» What the task requires:
Locate the string "degrees" throughout the material and copy every line in which it occurs.

» Listed records:
Content starts

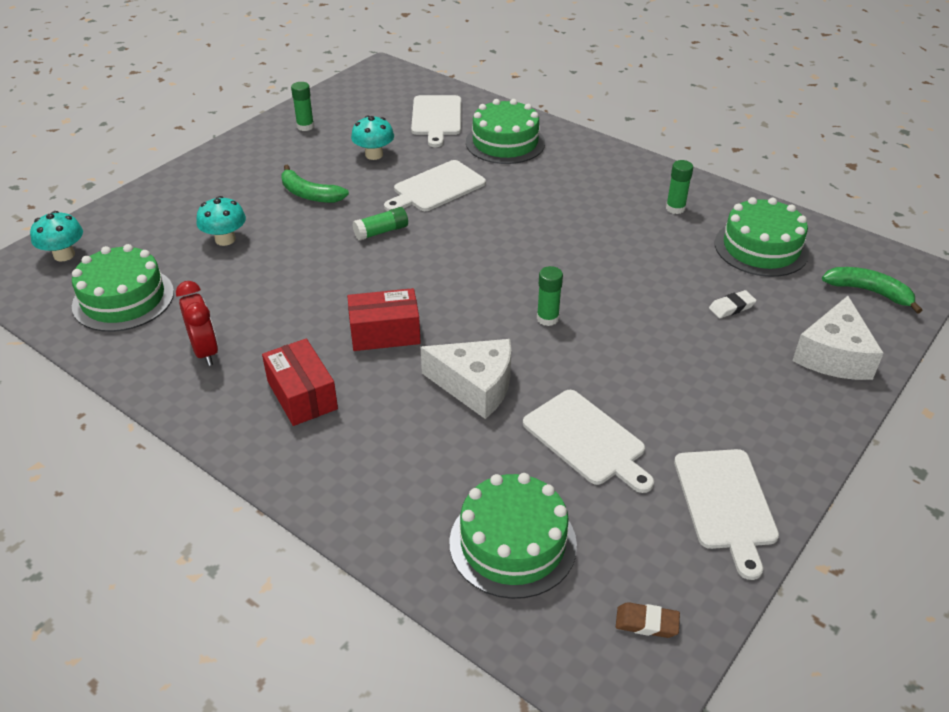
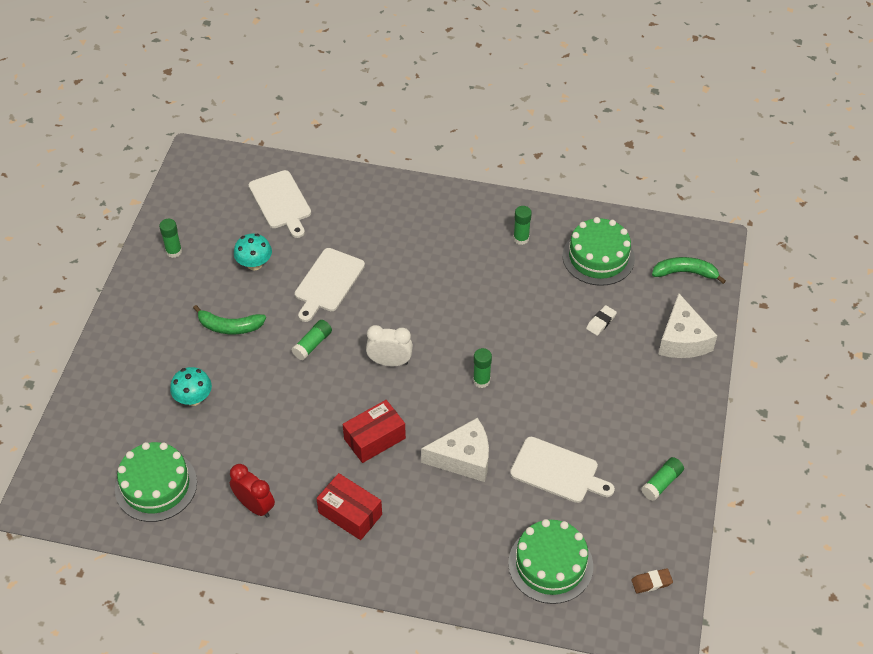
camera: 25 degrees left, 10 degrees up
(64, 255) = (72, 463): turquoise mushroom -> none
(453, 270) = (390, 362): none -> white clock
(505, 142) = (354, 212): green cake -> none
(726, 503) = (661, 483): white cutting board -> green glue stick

Content ends
Content starts

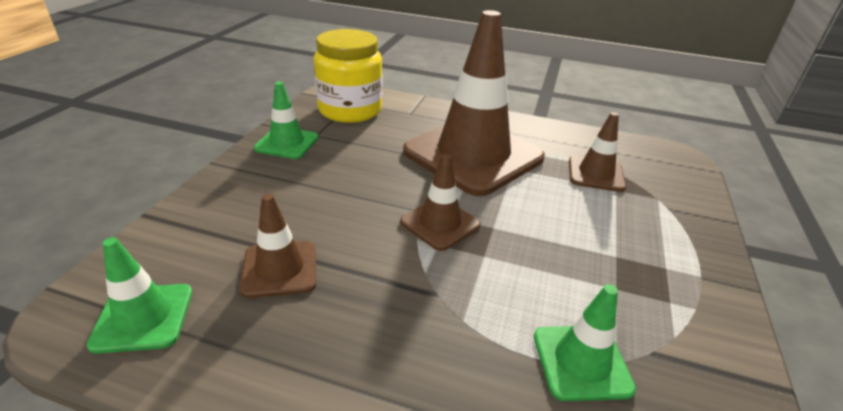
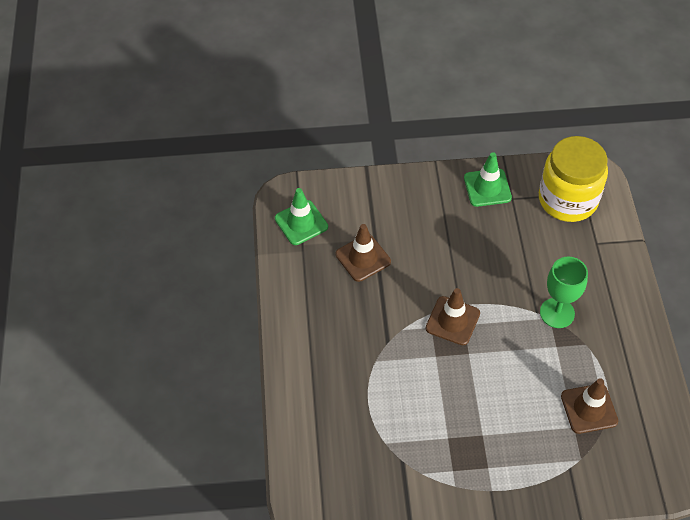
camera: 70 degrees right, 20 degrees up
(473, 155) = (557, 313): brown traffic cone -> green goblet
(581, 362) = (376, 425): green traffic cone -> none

Content ends
Content starts

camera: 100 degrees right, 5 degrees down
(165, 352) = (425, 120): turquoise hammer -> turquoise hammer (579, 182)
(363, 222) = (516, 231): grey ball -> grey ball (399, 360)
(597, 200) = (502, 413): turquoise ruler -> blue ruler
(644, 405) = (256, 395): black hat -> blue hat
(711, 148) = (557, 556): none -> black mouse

Content ends

» Solution to this problem:
camera: 25 degrees left, 10 degrees up
camera: 70 degrees right, 20 degrees up
camera: 100 degrees right, 5 degrees down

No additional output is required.